## [HOW TO COMPLETE THIS TASK]
Of the entries below, return exactly those lines that fall between the one containing "was: Teekanne [grün]" and the one containing "now: Kochtopf [lila] (no. 3 from left)", the two end lines included.

## [Source data]
——

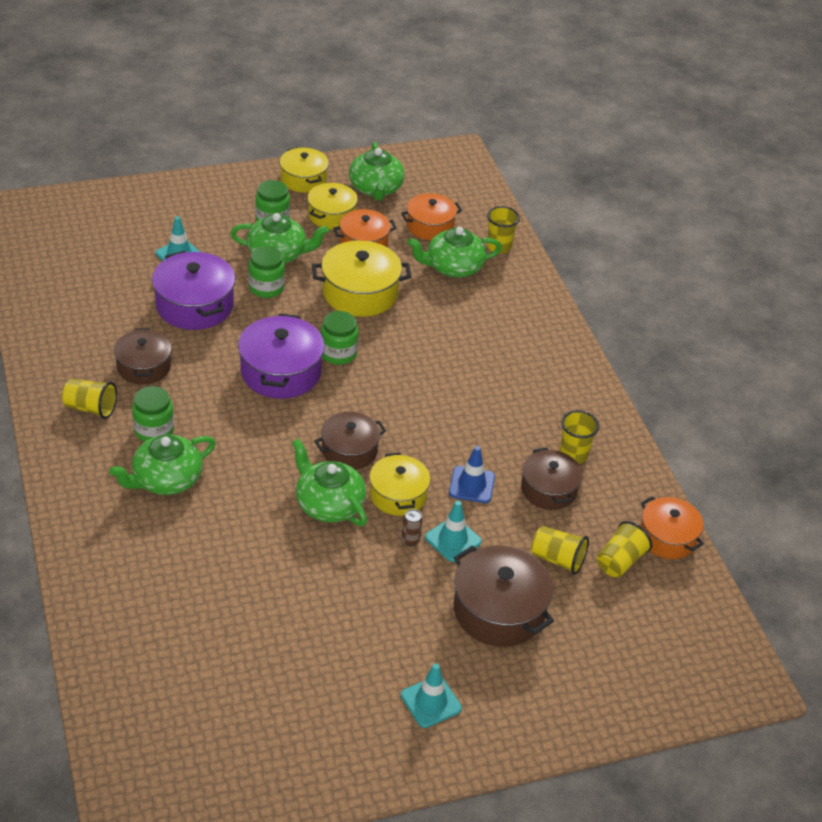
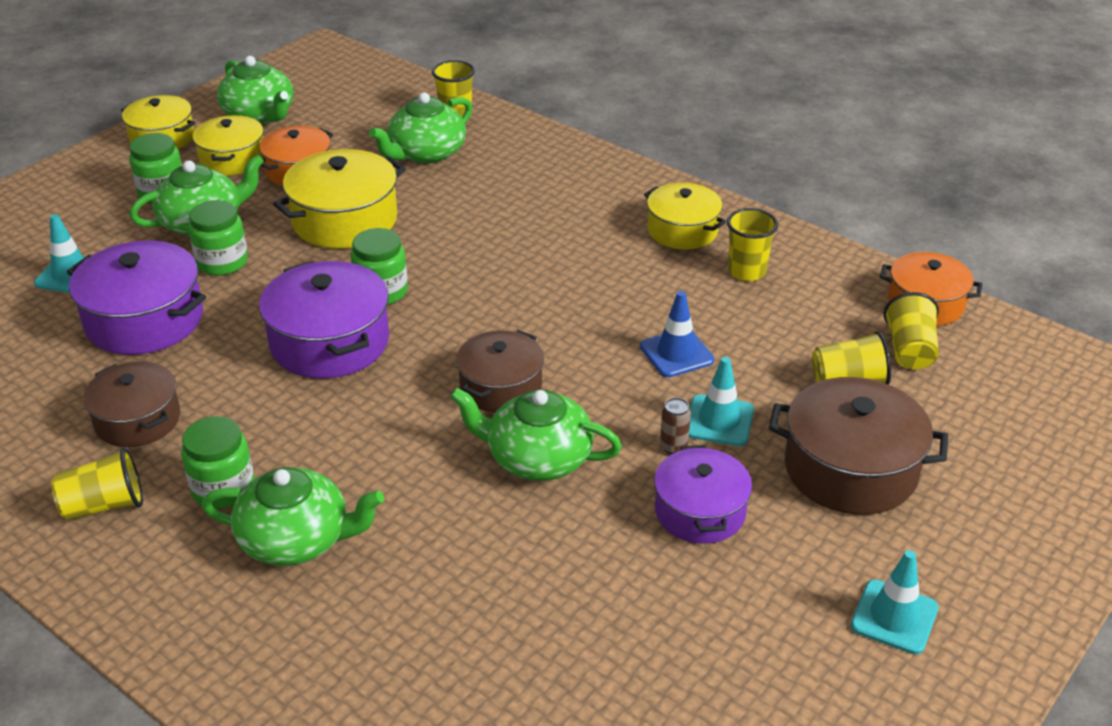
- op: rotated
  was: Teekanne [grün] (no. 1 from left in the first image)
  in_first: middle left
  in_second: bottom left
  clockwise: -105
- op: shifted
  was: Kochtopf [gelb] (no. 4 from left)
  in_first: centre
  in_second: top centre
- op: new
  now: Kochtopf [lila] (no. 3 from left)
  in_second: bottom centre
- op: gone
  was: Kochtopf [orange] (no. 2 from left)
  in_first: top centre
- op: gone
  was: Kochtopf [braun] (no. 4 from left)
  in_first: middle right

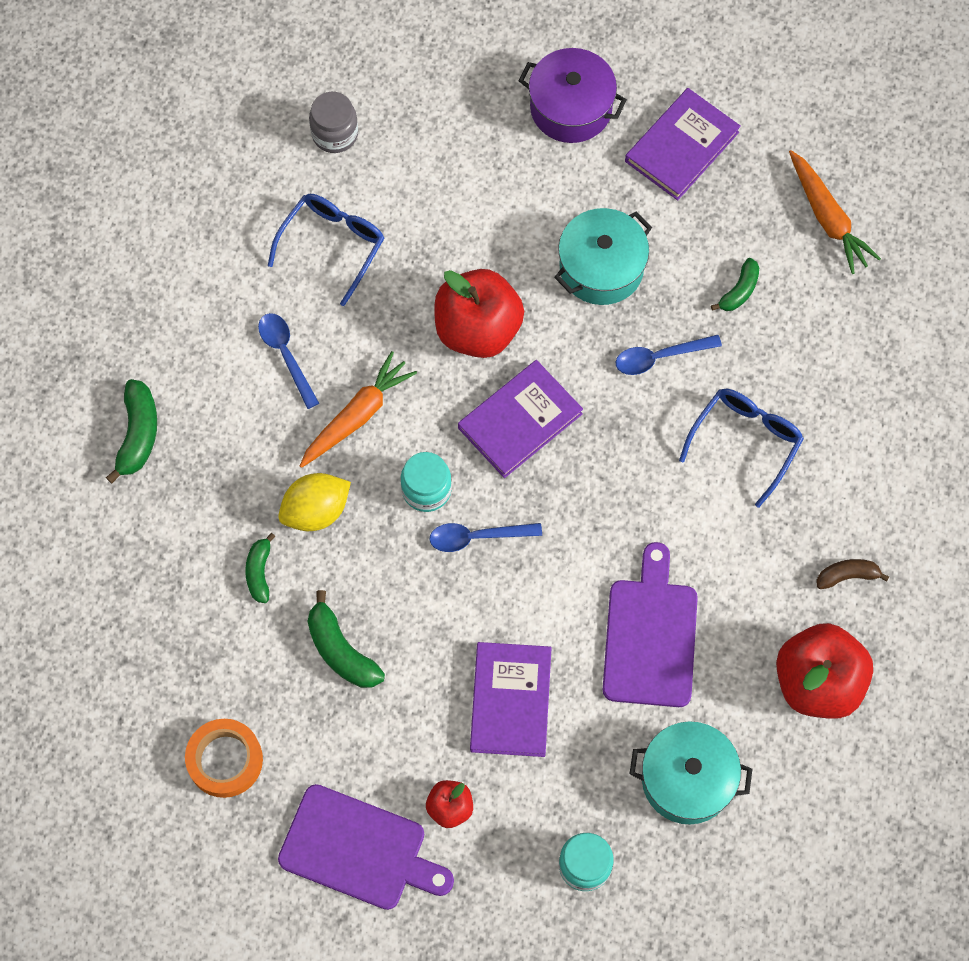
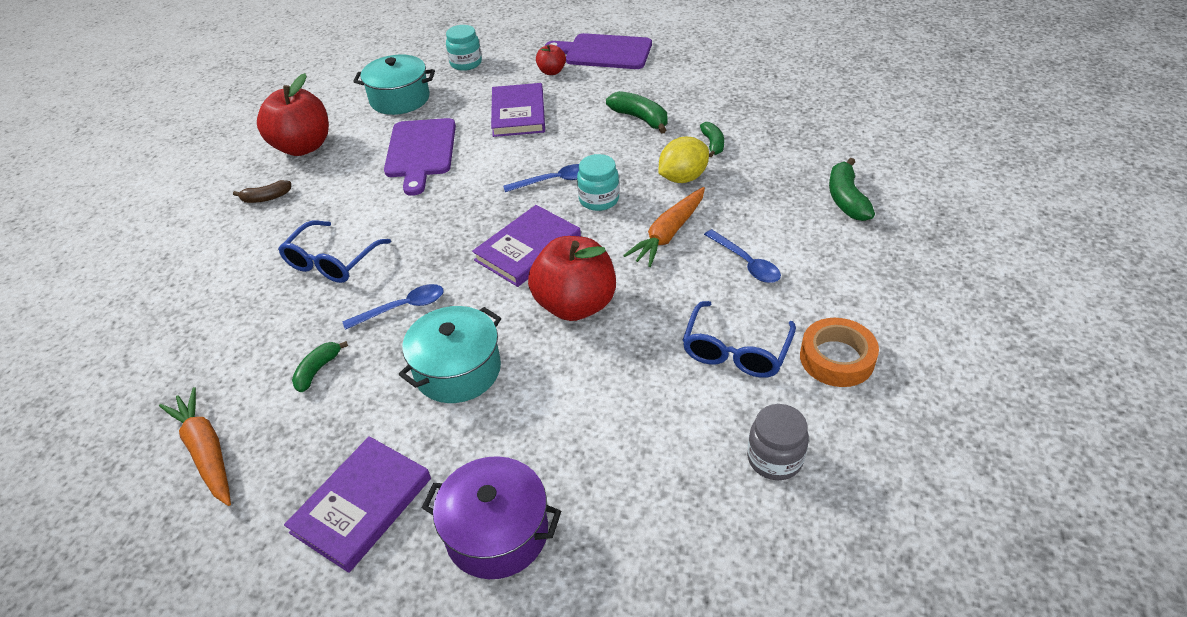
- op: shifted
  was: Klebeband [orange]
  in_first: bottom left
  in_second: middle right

——

## [OUTPUT]
  was: Teekanne [grün] (no. 1 from left in the first image)
  in_first: middle left
  in_second: bottom left
  clockwise: -105
- op: shifted
  was: Kochtopf [gelb] (no. 4 from left)
  in_first: centre
  in_second: top centre
- op: new
  now: Kochtopf [lila] (no. 3 from left)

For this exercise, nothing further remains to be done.